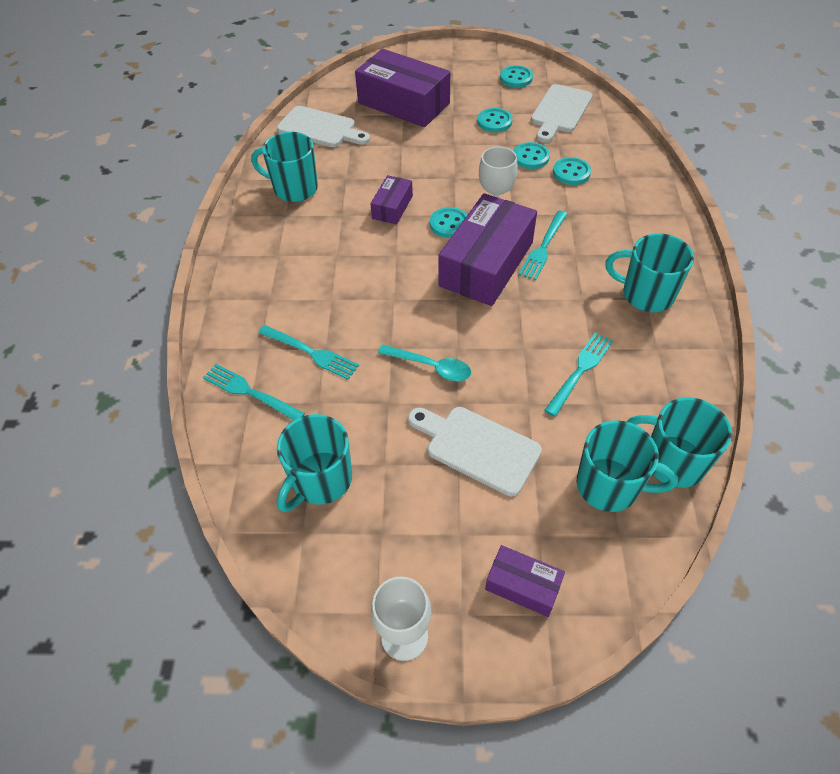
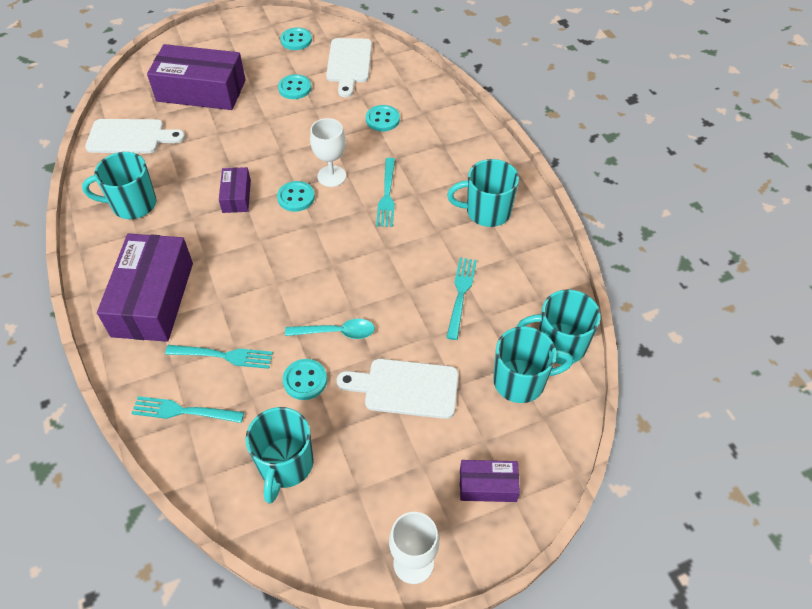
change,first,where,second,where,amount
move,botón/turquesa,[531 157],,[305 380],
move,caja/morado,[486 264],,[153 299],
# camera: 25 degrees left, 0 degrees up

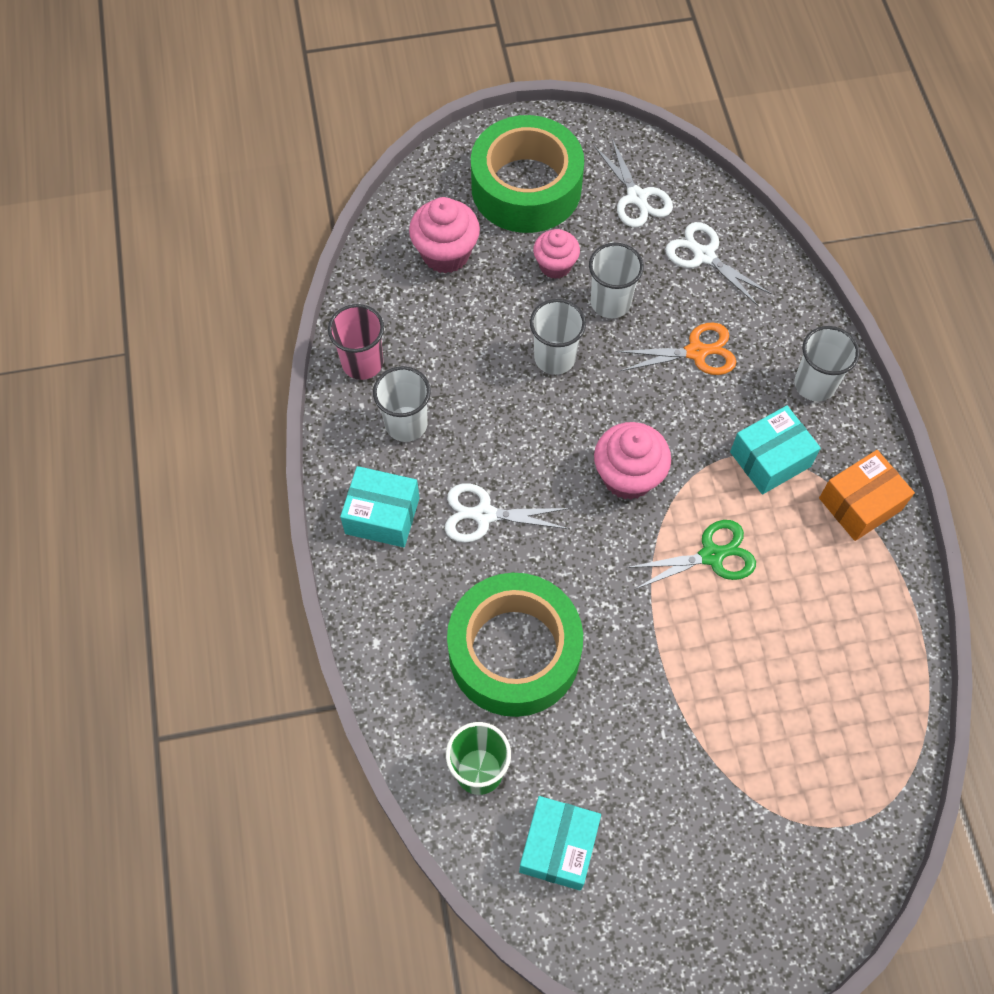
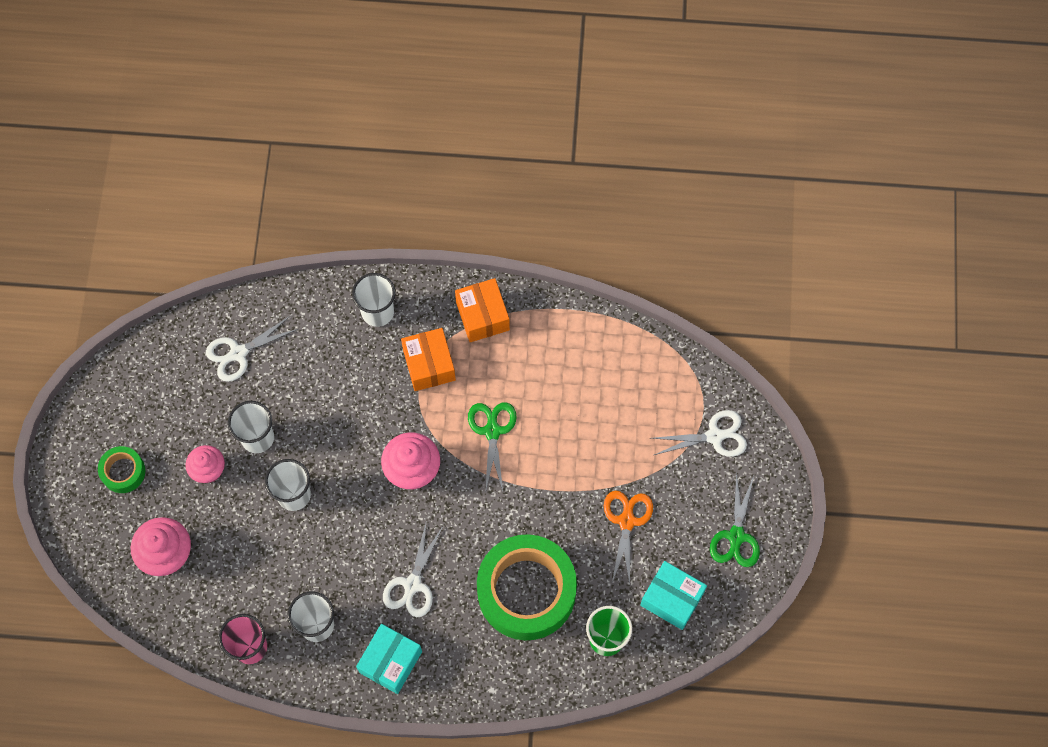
change,first,where,second,where,amount
resize,cinta adhesiva/verde,[526 187],,[123 472],x0.46
move,tijeras/blanco,[636 197],,[714 436],
move,tijeras/naranja,[696 352],,[626 521],
recolor,caja/turquesa,[770 459],caja/naranja,[429 365],
insert,,,tijeras/verde,[736 536],
# camera: 75 degrees left, 5 degrees up

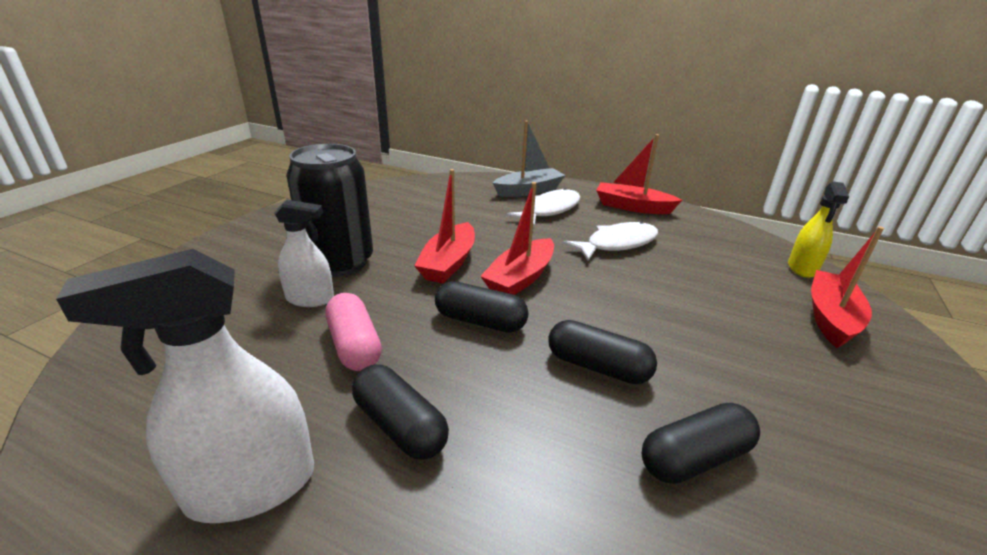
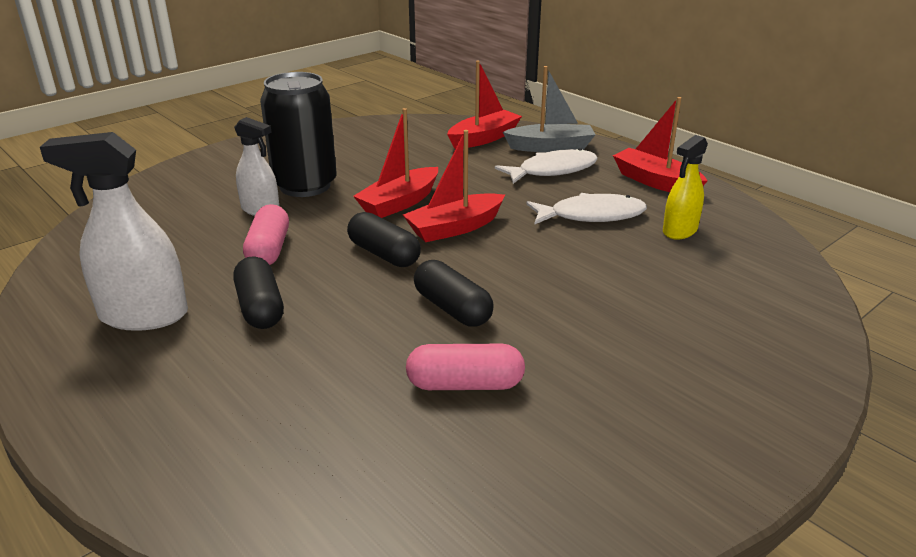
change,first,where,second,where,amount
move,pulverizador/amarillo,[802 268],,[679 231],
move,barco/rojo,[831 317],,[484 138],
recolor,cápsula/negro,[694 457],cápsula/rosa,[465 384],
# camera: 25 degrees right, 0 degrees up

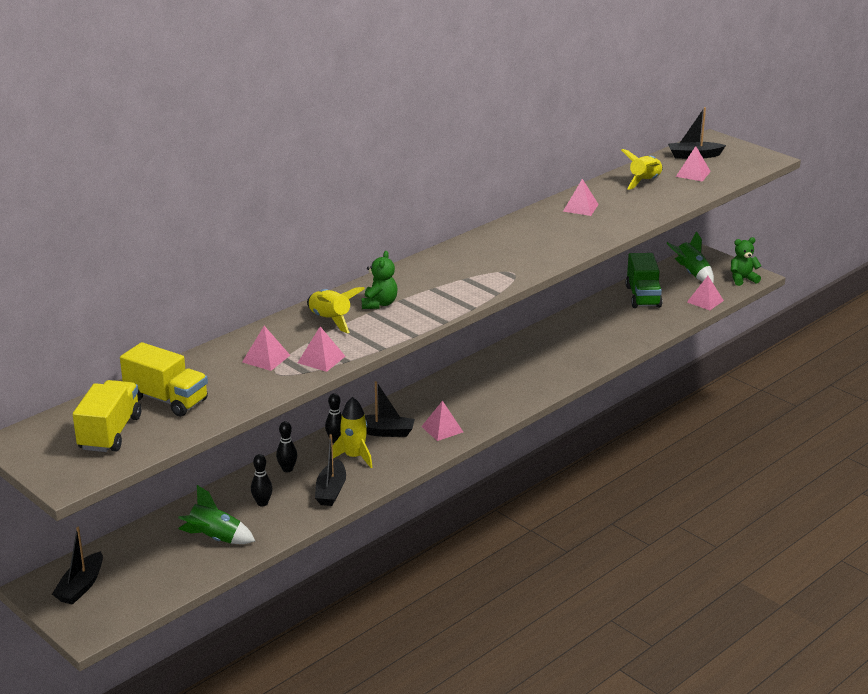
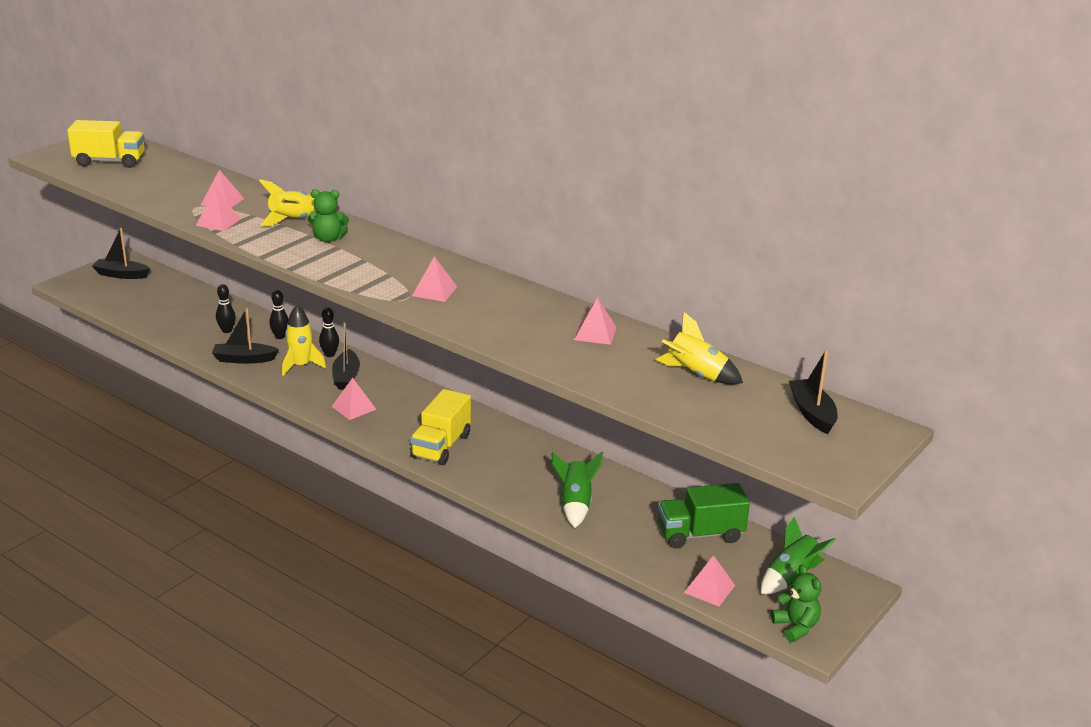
change,first,where,second,where,amount
move,pirámide/rosa,[693 174],,[434 291],
move,camión/amarillo,[167 399],,[441 446],
move,cohete/verde,[215 539],,[575 504],
# camera: 80 degrees right, 0 degrees up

Exercise => Give every line of the data above again as it stands; the pictures stay out.

Task solution =>
change,first,where,second,where,amount
move,botón/turquesa,[531 157],,[305 380],
move,caja/morado,[486 264],,[153 299],
# camera: 25 degrees left, 0 degrees up

change,first,where,second,where,amount
resize,cinta adhesiva/verde,[526 187],,[123 472],x0.46
move,tijeras/blanco,[636 197],,[714 436],
move,tijeras/naranja,[696 352],,[626 521],
recolor,caja/turquesa,[770 459],caja/naranja,[429 365],
insert,,,tijeras/verde,[736 536],
# camera: 75 degrees left, 5 degrees up

change,first,where,second,where,amount
move,pulverizador/amarillo,[802 268],,[679 231],
move,barco/rojo,[831 317],,[484 138],
recolor,cápsula/negro,[694 457],cápsula/rosa,[465 384],
# camera: 25 degrees right, 0 degrees up

change,first,where,second,where,amount
move,pirámide/rosa,[693 174],,[434 291],
move,camión/amarillo,[167 399],,[441 446],
move,cohete/verde,[215 539],,[575 504],
# camera: 80 degrees right, 0 degrees up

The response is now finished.